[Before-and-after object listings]
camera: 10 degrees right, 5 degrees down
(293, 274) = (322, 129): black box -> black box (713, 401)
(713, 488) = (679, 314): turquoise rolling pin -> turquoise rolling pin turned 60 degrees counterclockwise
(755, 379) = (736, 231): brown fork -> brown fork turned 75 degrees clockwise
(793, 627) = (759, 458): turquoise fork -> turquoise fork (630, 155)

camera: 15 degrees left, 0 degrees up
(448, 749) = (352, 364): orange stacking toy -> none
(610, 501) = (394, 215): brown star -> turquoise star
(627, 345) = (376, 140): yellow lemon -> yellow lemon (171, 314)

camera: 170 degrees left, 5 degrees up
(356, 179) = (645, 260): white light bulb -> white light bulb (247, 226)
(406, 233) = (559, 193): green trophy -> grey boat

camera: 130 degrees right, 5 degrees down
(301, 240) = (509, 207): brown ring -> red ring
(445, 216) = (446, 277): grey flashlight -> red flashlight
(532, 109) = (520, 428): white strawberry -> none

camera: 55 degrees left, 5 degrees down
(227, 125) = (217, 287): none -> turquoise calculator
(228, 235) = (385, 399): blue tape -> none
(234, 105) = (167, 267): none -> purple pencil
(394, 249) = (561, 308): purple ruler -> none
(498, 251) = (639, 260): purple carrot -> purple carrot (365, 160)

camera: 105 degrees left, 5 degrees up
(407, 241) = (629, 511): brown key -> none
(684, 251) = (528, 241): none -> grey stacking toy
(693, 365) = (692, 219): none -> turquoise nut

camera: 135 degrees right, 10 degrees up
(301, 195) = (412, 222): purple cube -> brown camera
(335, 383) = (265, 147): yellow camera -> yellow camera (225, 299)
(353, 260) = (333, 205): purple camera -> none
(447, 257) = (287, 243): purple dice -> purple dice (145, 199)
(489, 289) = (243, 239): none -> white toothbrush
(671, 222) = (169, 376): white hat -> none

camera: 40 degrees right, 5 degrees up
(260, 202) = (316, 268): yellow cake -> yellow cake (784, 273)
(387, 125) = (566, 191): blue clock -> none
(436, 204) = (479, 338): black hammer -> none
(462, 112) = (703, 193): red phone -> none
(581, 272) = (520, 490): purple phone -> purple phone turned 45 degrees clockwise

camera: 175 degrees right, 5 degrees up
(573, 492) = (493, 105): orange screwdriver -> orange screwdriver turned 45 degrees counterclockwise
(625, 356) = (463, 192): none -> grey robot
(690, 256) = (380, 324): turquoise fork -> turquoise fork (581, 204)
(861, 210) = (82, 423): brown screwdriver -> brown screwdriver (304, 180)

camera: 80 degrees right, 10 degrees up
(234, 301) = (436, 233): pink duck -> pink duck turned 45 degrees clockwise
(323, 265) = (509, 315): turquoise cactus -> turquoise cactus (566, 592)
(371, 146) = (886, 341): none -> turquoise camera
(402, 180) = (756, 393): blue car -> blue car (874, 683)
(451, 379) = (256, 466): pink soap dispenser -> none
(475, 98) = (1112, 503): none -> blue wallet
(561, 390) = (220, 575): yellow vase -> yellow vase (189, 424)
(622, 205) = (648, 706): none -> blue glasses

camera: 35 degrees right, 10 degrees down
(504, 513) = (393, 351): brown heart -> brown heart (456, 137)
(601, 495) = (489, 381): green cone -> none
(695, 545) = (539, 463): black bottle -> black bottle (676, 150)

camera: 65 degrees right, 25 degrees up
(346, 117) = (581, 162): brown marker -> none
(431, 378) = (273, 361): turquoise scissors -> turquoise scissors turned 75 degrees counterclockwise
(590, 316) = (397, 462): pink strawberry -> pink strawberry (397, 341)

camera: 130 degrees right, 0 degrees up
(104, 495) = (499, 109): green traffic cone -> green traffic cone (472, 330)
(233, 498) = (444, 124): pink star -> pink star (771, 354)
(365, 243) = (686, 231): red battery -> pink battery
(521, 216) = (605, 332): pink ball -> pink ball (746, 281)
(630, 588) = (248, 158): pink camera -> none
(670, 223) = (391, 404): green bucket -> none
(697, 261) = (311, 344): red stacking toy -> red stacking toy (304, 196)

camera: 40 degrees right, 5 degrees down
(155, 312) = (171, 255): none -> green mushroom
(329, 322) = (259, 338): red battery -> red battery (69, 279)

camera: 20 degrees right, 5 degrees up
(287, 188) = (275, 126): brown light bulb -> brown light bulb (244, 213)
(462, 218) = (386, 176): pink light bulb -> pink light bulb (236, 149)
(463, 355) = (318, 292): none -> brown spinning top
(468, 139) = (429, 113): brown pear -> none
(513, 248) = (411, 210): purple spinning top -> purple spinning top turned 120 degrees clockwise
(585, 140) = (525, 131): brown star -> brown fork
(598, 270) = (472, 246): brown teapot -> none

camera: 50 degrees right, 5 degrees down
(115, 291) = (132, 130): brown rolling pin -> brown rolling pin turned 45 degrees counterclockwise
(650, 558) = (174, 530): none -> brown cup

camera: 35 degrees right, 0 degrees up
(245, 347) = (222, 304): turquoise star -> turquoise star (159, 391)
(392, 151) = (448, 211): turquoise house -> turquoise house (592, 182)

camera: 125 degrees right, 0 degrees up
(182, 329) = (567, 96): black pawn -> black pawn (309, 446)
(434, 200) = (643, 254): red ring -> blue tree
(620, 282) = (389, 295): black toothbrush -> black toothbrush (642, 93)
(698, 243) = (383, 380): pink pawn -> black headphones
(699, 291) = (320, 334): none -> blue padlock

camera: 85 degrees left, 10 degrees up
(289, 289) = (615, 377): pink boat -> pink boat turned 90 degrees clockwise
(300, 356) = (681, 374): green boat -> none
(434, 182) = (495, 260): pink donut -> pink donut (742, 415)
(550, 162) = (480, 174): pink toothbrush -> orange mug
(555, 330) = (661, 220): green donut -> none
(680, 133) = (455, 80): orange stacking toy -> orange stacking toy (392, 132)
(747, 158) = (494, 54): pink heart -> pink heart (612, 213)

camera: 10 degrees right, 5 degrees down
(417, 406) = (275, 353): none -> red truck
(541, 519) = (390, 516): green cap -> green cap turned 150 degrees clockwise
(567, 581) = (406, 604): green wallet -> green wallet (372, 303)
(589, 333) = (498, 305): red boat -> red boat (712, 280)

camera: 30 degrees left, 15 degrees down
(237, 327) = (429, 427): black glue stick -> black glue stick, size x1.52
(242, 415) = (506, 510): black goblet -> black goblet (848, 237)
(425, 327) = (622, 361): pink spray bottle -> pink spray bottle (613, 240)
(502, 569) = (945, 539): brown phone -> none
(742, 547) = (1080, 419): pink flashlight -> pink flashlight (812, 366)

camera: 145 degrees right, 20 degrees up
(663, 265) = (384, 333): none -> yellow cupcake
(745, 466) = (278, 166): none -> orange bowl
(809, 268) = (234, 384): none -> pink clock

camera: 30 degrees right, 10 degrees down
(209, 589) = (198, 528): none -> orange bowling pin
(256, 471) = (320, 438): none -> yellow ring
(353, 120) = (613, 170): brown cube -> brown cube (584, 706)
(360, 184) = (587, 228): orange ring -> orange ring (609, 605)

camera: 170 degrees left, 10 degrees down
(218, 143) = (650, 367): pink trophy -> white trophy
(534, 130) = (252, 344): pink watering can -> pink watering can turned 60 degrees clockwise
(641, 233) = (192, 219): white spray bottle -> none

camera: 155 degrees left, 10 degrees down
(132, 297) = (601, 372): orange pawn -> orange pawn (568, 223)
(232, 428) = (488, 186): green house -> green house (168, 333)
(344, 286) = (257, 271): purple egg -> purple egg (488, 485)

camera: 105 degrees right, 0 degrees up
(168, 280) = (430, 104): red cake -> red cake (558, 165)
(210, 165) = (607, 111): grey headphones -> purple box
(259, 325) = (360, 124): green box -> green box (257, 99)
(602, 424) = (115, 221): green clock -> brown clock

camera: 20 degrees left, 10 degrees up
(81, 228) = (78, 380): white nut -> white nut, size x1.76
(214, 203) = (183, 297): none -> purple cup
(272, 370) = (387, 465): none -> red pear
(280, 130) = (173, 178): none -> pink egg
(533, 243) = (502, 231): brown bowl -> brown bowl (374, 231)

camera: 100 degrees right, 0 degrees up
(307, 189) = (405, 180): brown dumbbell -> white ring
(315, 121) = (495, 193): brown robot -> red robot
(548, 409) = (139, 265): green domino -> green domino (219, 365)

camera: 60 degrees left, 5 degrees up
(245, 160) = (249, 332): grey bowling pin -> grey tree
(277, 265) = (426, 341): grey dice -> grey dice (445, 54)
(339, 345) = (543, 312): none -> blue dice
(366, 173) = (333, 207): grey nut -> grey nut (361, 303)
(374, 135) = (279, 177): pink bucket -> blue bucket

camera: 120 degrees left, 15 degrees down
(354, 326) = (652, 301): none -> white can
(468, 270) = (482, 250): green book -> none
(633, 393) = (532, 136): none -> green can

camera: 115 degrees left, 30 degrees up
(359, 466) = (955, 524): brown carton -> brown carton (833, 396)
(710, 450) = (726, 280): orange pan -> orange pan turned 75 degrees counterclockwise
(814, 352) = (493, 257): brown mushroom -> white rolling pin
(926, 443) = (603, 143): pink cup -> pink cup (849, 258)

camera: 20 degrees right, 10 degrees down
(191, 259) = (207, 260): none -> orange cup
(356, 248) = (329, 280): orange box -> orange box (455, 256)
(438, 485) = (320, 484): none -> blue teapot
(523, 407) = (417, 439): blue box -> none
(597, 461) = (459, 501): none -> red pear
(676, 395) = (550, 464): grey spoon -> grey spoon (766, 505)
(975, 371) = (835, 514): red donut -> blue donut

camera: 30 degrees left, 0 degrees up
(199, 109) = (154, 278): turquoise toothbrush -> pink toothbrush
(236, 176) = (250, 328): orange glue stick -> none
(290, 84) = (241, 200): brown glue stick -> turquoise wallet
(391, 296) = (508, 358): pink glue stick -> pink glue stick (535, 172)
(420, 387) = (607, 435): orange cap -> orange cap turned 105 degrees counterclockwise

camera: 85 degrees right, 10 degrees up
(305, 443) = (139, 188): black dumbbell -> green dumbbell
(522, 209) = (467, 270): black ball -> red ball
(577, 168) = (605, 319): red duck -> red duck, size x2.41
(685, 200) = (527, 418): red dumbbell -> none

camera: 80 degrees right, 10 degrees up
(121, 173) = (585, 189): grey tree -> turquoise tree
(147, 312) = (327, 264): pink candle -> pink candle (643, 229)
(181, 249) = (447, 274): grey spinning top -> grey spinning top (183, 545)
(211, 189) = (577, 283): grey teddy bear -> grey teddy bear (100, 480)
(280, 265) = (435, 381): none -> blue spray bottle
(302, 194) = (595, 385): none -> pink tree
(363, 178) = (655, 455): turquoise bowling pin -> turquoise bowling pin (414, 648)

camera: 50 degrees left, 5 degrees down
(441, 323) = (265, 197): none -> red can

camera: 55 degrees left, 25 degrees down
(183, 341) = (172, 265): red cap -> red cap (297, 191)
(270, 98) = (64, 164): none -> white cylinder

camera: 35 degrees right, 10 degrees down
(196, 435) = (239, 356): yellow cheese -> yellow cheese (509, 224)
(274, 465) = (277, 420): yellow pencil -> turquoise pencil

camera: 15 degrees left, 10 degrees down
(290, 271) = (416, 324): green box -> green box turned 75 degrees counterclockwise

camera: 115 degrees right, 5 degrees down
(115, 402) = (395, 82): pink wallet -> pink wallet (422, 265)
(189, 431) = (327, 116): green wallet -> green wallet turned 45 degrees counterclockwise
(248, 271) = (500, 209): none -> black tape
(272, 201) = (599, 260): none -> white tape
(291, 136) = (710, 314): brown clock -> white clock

[WORK ITEM]: Read the records above. Show each line that has the string "bottle".

[TASK SOLUTION]:
(695, 545) = (539, 463): black bottle -> black bottle (676, 150)
(425, 327) = (622, 361): pink spray bottle -> pink spray bottle (613, 240)
(641, 233) = (192, 219): white spray bottle -> none
(280, 265) = (435, 381): none -> blue spray bottle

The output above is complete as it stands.